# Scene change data
==========

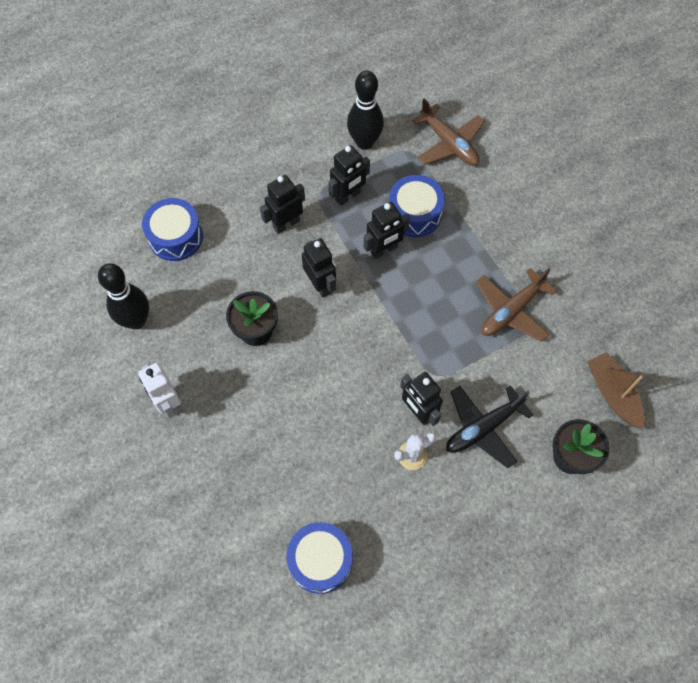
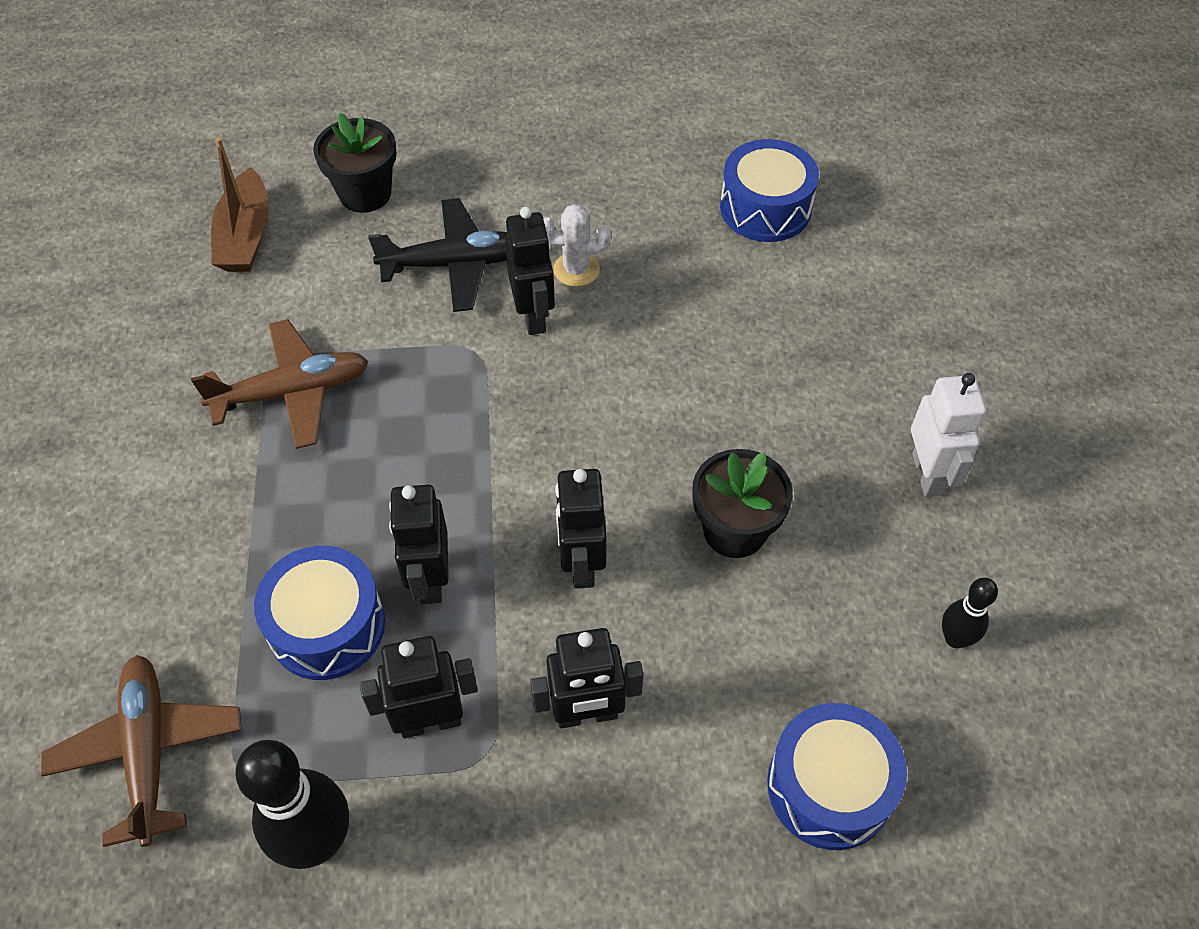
camera: 155 degrees left, 10 degrees down
black bowling pin [98,263,149,329] -> black bowling pin [942,578,998,648], size x0.53
black robot [364,202,410,259] -> black robot turned 90 degrees counterclockwise [389,485,449,604]

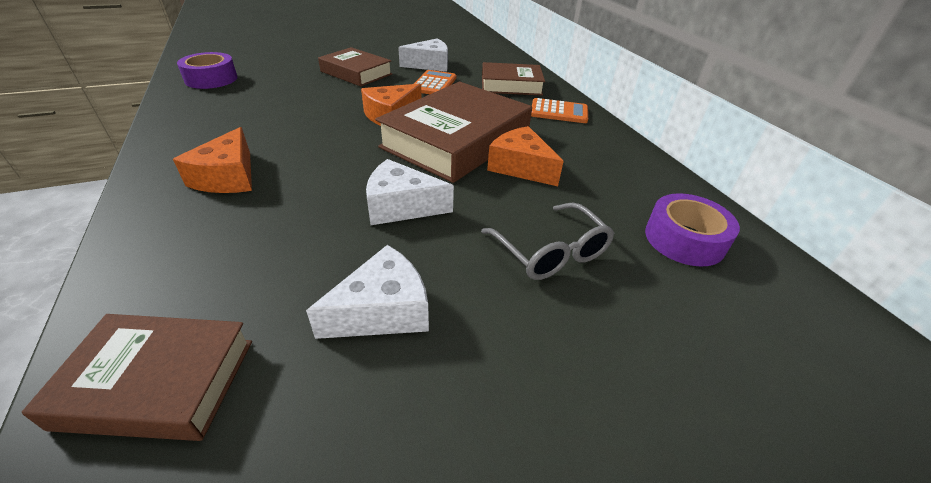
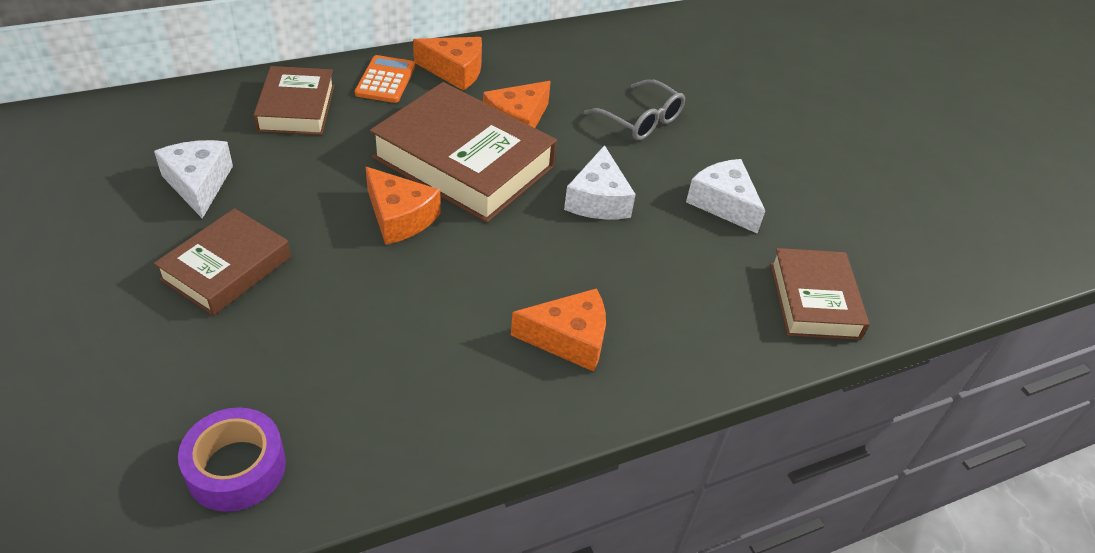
camera: 95 degrees left, 5 degrees up
orange calculator [414,70,456,94] -> none
grey glasses [481,203,614,280] -> grey glasses turned 75 degrees clockwise [584,79,685,140]
purple tape [645,193,740,267] -> none
none -> orange cheese [413,37,482,91]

==========

# TASK DESCRIPTION
Wherever the string "orange" appears in the entries above, return the line it appears on.

# OUTPUT FOR THIS EXERCISE
orange calculator [414,70,456,94] -> none
none -> orange cheese [413,37,482,91]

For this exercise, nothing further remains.